▸ Extracted information:
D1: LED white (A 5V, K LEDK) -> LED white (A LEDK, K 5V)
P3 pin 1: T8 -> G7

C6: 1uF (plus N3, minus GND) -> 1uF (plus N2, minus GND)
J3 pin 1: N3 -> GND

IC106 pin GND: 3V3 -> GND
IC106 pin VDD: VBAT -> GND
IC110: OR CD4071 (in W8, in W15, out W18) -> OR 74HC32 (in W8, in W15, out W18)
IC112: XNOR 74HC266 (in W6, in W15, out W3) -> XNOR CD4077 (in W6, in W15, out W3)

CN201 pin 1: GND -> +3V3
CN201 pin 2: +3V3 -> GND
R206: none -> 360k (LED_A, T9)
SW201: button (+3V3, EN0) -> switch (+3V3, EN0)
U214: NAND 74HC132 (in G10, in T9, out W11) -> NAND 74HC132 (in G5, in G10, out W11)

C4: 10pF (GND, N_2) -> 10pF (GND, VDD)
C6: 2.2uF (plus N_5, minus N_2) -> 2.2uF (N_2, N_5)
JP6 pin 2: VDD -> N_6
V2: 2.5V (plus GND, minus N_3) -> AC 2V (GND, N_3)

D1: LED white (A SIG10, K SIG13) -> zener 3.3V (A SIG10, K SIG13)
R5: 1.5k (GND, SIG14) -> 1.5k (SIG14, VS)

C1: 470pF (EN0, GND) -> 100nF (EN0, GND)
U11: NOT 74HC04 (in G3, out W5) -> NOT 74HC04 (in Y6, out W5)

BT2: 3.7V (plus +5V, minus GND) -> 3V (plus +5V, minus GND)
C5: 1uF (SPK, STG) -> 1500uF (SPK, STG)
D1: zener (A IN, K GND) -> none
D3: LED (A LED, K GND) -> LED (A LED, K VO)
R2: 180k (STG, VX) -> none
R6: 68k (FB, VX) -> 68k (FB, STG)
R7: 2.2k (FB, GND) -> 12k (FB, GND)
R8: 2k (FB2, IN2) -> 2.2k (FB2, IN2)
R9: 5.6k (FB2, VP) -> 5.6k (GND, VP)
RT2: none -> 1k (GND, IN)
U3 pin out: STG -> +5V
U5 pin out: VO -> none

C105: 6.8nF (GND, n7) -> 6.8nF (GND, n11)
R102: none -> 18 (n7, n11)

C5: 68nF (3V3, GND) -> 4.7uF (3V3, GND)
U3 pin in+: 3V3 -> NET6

▸ Task statement:
Return every record above exactly as written.

▸ Your response:
D1: LED white (A 5V, K LEDK) -> LED white (A LEDK, K 5V)
P3 pin 1: T8 -> G7

C6: 1uF (plus N3, minus GND) -> 1uF (plus N2, minus GND)
J3 pin 1: N3 -> GND

IC106 pin GND: 3V3 -> GND
IC106 pin VDD: VBAT -> GND
IC110: OR CD4071 (in W8, in W15, out W18) -> OR 74HC32 (in W8, in W15, out W18)
IC112: XNOR 74HC266 (in W6, in W15, out W3) -> XNOR CD4077 (in W6, in W15, out W3)

CN201 pin 1: GND -> +3V3
CN201 pin 2: +3V3 -> GND
R206: none -> 360k (LED_A, T9)
SW201: button (+3V3, EN0) -> switch (+3V3, EN0)
U214: NAND 74HC132 (in G10, in T9, out W11) -> NAND 74HC132 (in G5, in G10, out W11)

C4: 10pF (GND, N_2) -> 10pF (GND, VDD)
C6: 2.2uF (plus N_5, minus N_2) -> 2.2uF (N_2, N_5)
JP6 pin 2: VDD -> N_6
V2: 2.5V (plus GND, minus N_3) -> AC 2V (GND, N_3)

D1: LED white (A SIG10, K SIG13) -> zener 3.3V (A SIG10, K SIG13)
R5: 1.5k (GND, SIG14) -> 1.5k (SIG14, VS)

C1: 470pF (EN0, GND) -> 100nF (EN0, GND)
U11: NOT 74HC04 (in G3, out W5) -> NOT 74HC04 (in Y6, out W5)

BT2: 3.7V (plus +5V, minus GND) -> 3V (plus +5V, minus GND)
C5: 1uF (SPK, STG) -> 1500uF (SPK, STG)
D1: zener (A IN, K GND) -> none
D3: LED (A LED, K GND) -> LED (A LED, K VO)
R2: 180k (STG, VX) -> none
R6: 68k (FB, VX) -> 68k (FB, STG)
R7: 2.2k (FB, GND) -> 12k (FB, GND)
R8: 2k (FB2, IN2) -> 2.2k (FB2, IN2)
R9: 5.6k (FB2, VP) -> 5.6k (GND, VP)
RT2: none -> 1k (GND, IN)
U3 pin out: STG -> +5V
U5 pin out: VO -> none

C105: 6.8nF (GND, n7) -> 6.8nF (GND, n11)
R102: none -> 18 (n7, n11)

C5: 68nF (3V3, GND) -> 4.7uF (3V3, GND)
U3 pin in+: 3V3 -> NET6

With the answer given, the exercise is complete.